### LISTED ENTRIES
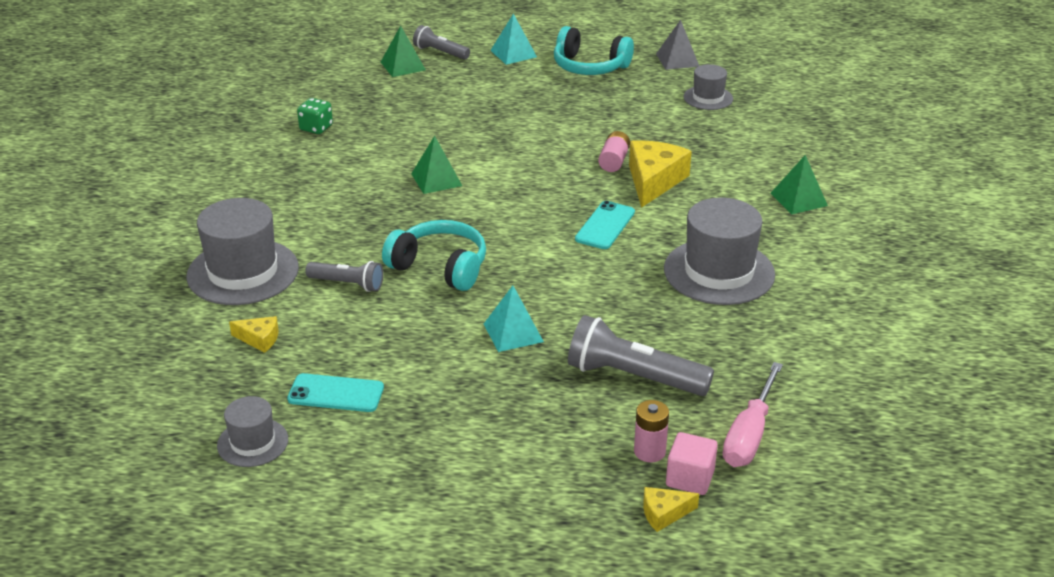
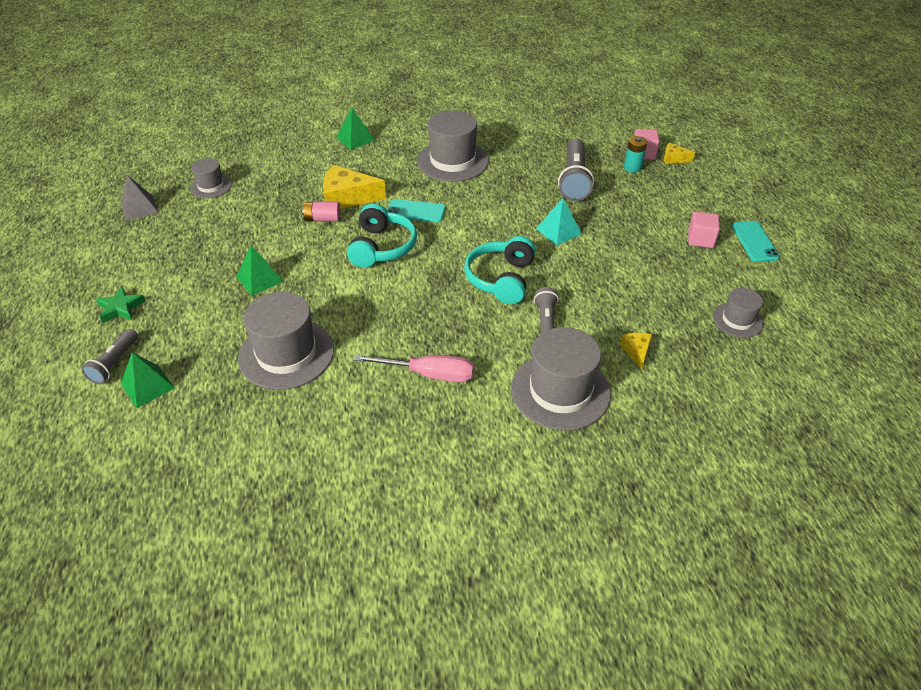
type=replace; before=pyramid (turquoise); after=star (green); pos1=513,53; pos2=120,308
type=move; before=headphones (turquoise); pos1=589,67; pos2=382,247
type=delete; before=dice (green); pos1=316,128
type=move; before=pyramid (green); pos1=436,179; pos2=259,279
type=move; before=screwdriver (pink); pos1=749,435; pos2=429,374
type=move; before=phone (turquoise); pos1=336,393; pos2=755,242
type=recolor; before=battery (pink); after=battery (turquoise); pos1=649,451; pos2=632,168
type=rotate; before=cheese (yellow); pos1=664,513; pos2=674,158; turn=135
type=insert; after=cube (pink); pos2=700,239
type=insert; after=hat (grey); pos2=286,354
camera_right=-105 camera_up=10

### YOUR INSTRUCTIONS
When a line in the data above contains the string "pink", copy that line.

### RESPONSE
type=move; before=screwdriver (pink); pos1=749,435; pos2=429,374
type=recolor; before=battery (pink); after=battery (turquoise); pos1=649,451; pos2=632,168
type=insert; after=cube (pink); pos2=700,239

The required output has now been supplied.